> **INFORMATION SHOWN**
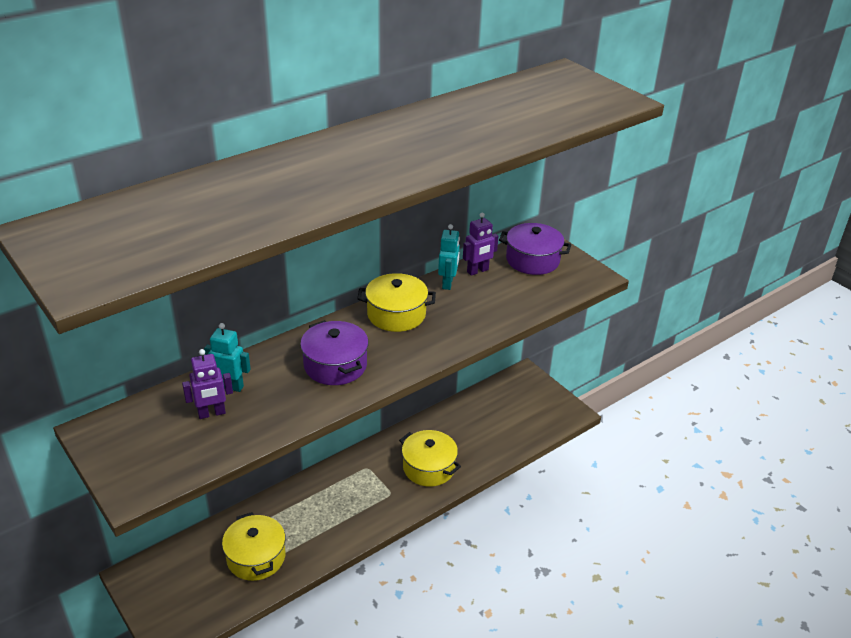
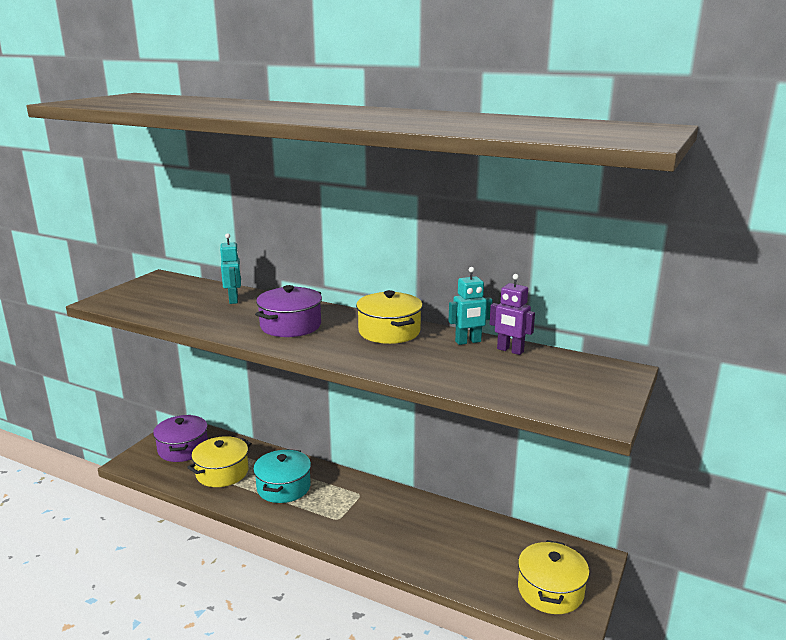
camera: 65 degrees right, 15 degrees down
(212, 413) = (198, 302): purple robot -> none
(318, 516) = (283, 487): none -> turquoise pot
(429, 467) = (389, 532): yellow pot -> yellow pot (550, 590)
(532, 260) = (575, 373): purple pot -> purple pot (183, 449)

> **AIM OF THE EXERCISE**
A complete answer gives every line of the data that includes "purple".

> **RESPONSE TO THE TASK**
(212, 413) = (198, 302): purple robot -> none
(532, 260) = (575, 373): purple pot -> purple pot (183, 449)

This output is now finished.